- [Problem to work on] Copy out the lines of the listing word for word, beginning with the line that contains "ethical (365, 1871)" and continuing through the line that contains "kinetic (224, 296)", both included.

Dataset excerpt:

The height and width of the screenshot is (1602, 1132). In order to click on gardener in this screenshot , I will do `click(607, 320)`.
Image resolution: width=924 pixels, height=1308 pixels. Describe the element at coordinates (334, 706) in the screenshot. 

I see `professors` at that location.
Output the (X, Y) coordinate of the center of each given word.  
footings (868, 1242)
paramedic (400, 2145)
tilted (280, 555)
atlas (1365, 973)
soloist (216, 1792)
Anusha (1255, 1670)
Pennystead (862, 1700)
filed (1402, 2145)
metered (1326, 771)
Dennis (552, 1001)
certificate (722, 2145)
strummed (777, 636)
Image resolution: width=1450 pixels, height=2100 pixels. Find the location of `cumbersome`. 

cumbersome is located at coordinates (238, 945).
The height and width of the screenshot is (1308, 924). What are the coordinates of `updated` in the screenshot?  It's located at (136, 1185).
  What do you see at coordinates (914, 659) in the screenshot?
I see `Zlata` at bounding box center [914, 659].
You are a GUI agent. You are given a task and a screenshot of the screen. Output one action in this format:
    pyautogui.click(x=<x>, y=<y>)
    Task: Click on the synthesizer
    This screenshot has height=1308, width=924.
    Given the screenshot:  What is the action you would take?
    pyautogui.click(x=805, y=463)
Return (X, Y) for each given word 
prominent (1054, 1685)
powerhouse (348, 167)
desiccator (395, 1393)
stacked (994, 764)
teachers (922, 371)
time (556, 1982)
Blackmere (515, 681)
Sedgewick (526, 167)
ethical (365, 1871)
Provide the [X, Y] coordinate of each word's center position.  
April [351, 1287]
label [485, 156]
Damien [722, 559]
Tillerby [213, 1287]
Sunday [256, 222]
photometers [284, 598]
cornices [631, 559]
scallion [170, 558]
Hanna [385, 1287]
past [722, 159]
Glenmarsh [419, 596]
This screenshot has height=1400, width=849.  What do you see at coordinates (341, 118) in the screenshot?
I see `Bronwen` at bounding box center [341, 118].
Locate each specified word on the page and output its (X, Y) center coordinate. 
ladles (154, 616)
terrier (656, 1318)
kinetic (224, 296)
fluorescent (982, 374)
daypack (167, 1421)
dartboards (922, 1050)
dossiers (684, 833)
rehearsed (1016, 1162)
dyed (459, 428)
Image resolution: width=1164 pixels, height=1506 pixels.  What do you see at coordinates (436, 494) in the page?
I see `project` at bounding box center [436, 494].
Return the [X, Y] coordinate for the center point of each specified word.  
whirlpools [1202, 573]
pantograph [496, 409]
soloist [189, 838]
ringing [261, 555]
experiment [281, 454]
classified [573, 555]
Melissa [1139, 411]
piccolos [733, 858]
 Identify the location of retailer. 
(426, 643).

- [Full answer]
ethical (365, 1871)
Provide the [X, Y] coordinate of each word's center position.  
April [351, 1287]
label [485, 156]
Damien [722, 559]
Tillerby [213, 1287]
Sunday [256, 222]
photometers [284, 598]
cornices [631, 559]
scallion [170, 558]
Hanna [385, 1287]
past [722, 159]
Glenmarsh [419, 596]
This screenshot has height=1400, width=849.  What do you see at coordinates (341, 118) in the screenshot?
I see `Bronwen` at bounding box center [341, 118].
Locate each specified word on the page and output its (X, Y) center coordinate. 
ladles (154, 616)
terrier (656, 1318)
kinetic (224, 296)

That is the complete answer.